▶ GIVEN REQUEST
Reproduce each of the lines below without changing anything.

Start of MATERIAL FOR THIS EXERCISE

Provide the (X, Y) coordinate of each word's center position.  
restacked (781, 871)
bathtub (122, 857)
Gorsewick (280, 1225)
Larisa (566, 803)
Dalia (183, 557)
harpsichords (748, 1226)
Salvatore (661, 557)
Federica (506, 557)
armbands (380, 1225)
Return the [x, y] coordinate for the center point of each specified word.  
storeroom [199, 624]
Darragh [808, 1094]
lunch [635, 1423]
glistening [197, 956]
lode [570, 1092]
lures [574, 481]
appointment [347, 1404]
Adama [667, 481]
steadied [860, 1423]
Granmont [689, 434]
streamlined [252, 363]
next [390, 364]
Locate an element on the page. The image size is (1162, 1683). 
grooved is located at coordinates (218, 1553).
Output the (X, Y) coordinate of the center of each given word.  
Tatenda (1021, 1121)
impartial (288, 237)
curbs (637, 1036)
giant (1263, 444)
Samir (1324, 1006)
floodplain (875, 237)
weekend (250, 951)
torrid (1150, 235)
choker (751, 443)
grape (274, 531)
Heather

End of MATERIAL FOR THIS EXERCISE

▶ RIGHT ANSWER
Provide the (X, Y) coordinate of each word's center position.  
restacked (781, 871)
bathtub (122, 857)
Gorsewick (280, 1225)
Larisa (566, 803)
Dalia (183, 557)
harpsichords (748, 1226)
Salvatore (661, 557)
Federica (506, 557)
armbands (380, 1225)
Return the [x, y] coordinate for the center point of each specified word.  
storeroom [199, 624]
Darragh [808, 1094]
lunch [635, 1423]
glistening [197, 956]
lode [570, 1092]
lures [574, 481]
appointment [347, 1404]
Adama [667, 481]
steadied [860, 1423]
Granmont [689, 434]
streamlined [252, 363]
next [390, 364]
Locate an element on the page. The image size is (1162, 1683). 
grooved is located at coordinates (218, 1553).
Output the (X, Y) coordinate of the center of each given word.  
Tatenda (1021, 1121)
impartial (288, 237)
curbs (637, 1036)
giant (1263, 444)
Samir (1324, 1006)
floodplain (875, 237)
weekend (250, 951)
torrid (1150, 235)
choker (751, 443)
grape (274, 531)
Heather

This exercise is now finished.